*WORK REQUIRED:* Please report every line in the entries that contains the string "turned".

*RECORD EXCERPTS:*
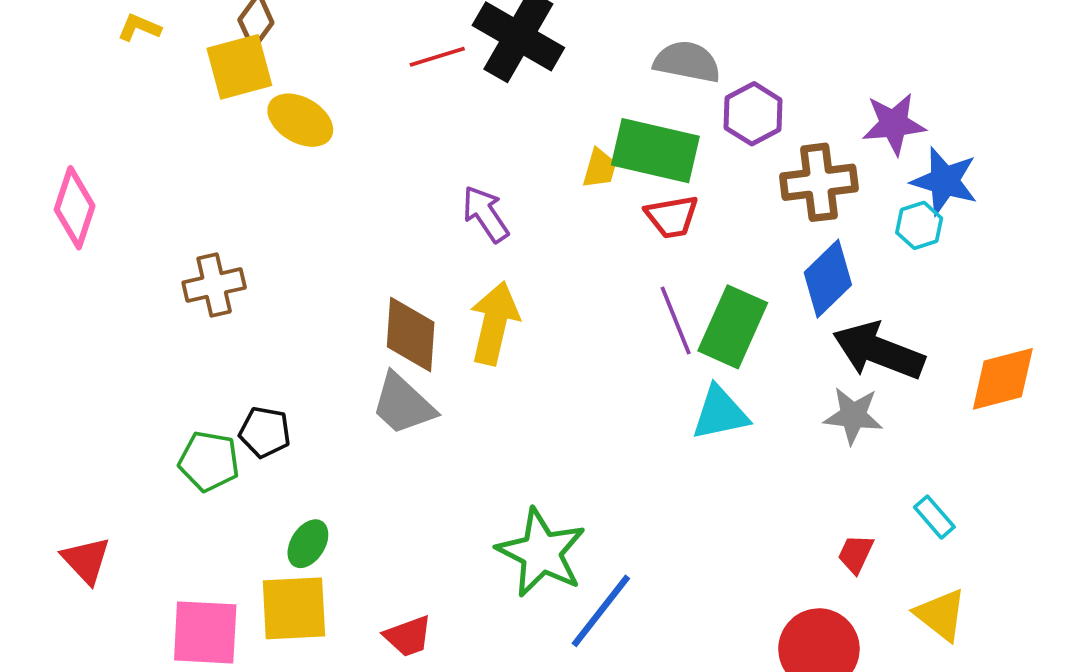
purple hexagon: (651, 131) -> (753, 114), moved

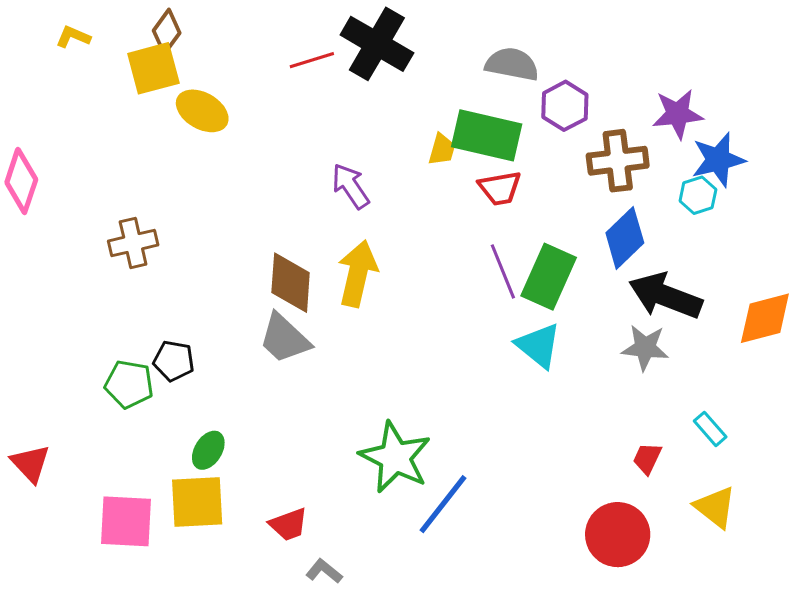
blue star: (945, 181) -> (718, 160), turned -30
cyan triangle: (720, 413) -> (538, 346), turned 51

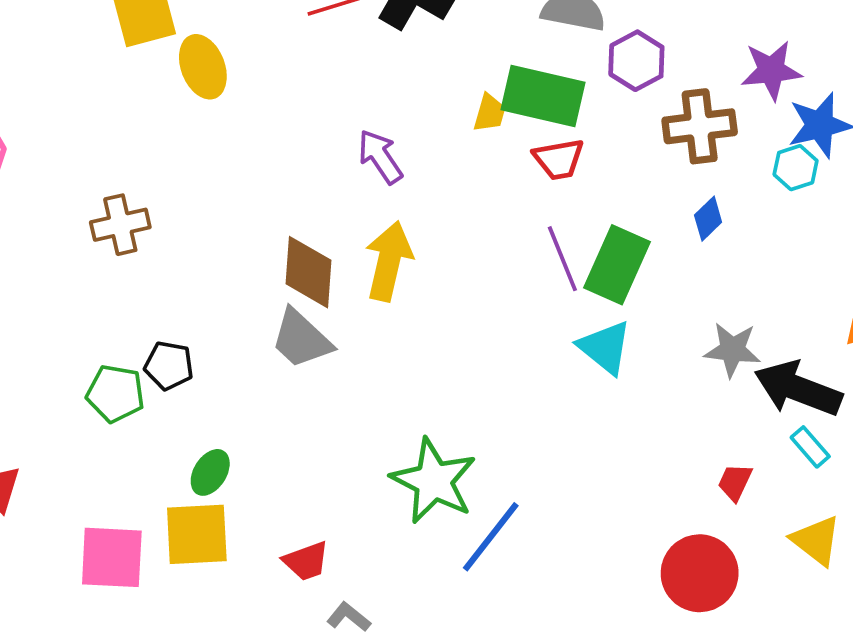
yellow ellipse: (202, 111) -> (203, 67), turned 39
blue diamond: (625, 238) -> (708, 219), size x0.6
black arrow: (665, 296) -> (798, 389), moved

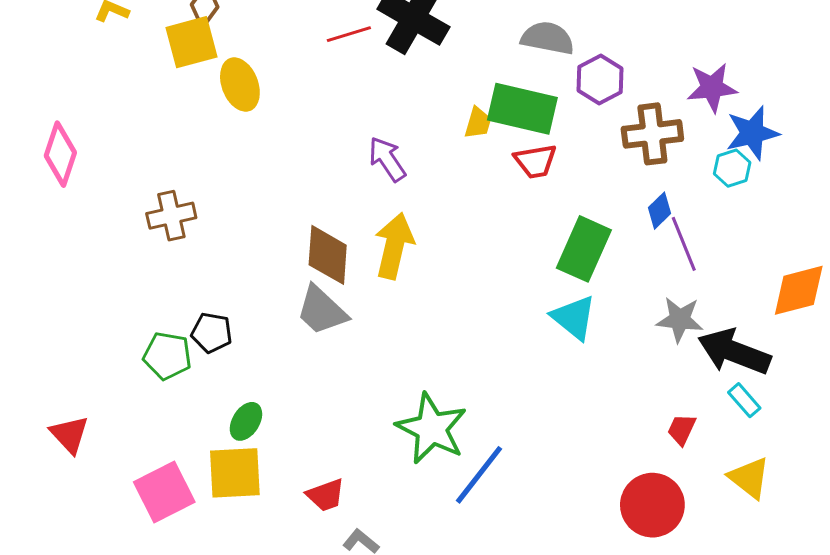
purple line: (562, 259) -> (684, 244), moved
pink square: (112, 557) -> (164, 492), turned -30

*RESPONSE BELOW:*
blue star: (945, 181) -> (718, 160), turned -30
cyan triangle: (720, 413) -> (538, 346), turned 51
yellow ellipse: (202, 111) -> (203, 67), turned 39
pink square: (112, 557) -> (164, 492), turned -30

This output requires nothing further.